▶ REQUIRED WORK:
Write the data out in full and word for word. Do not include images.

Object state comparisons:
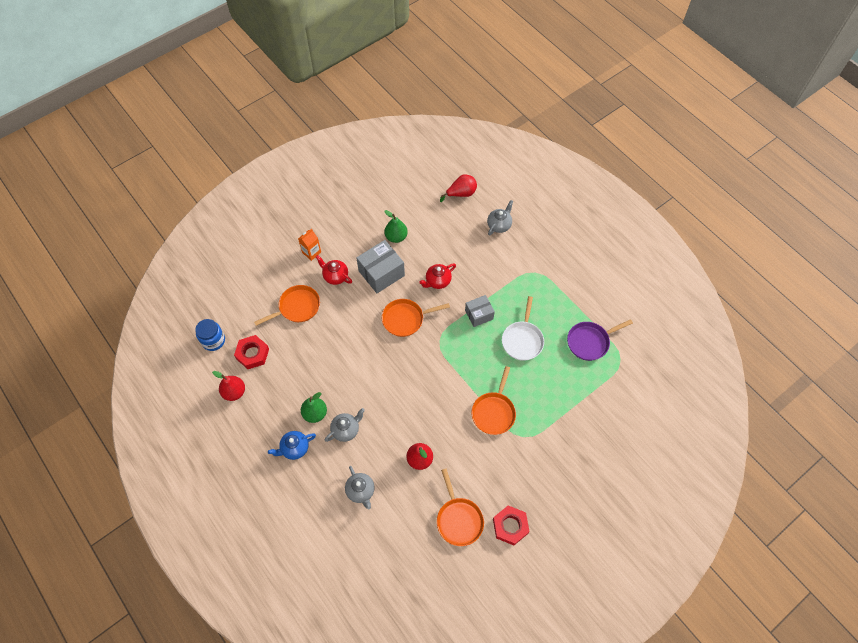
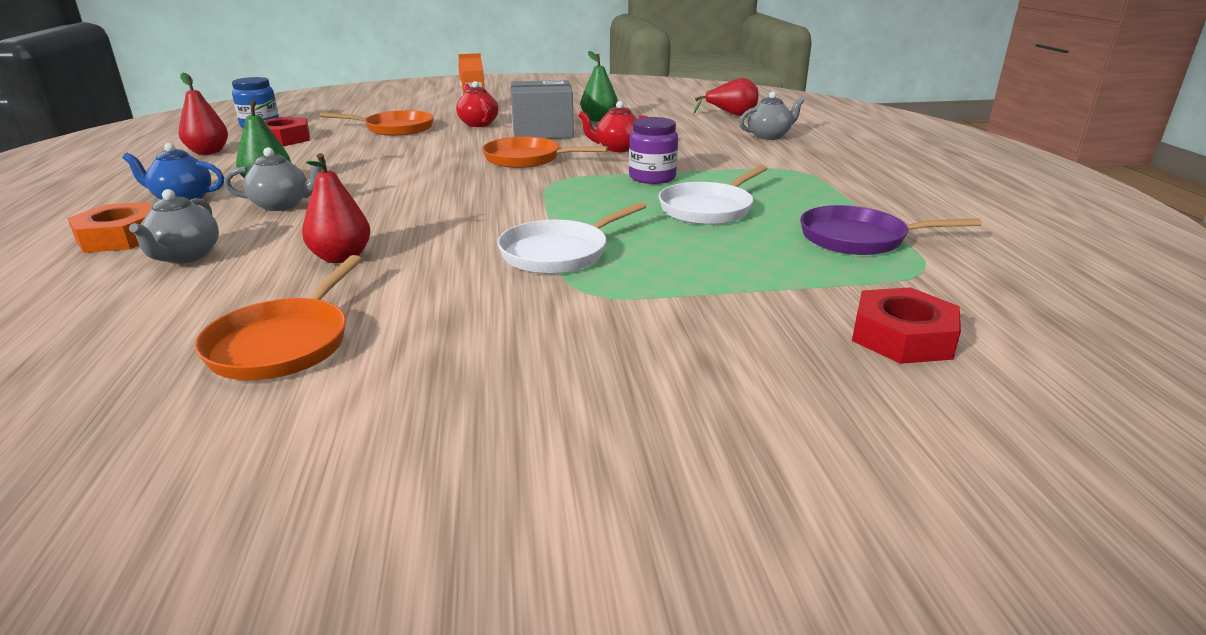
camera: 30 degrees right, 35 degrees down
(315, 492) = (120, 237): none -> orange nut
(479, 315) = (652, 177): grey box -> purple jar
(494, 412) = (559, 253): orange pan -> white pan
(510, 526) = (378, 395): red nut -> red nut (902, 337)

▶ TASK ANSWER:
camera: 30 degrees right, 35 degrees down
(315, 492) = (120, 237): none -> orange nut
(479, 315) = (652, 177): grey box -> purple jar
(494, 412) = (559, 253): orange pan -> white pan
(510, 526) = (378, 395): red nut -> red nut (902, 337)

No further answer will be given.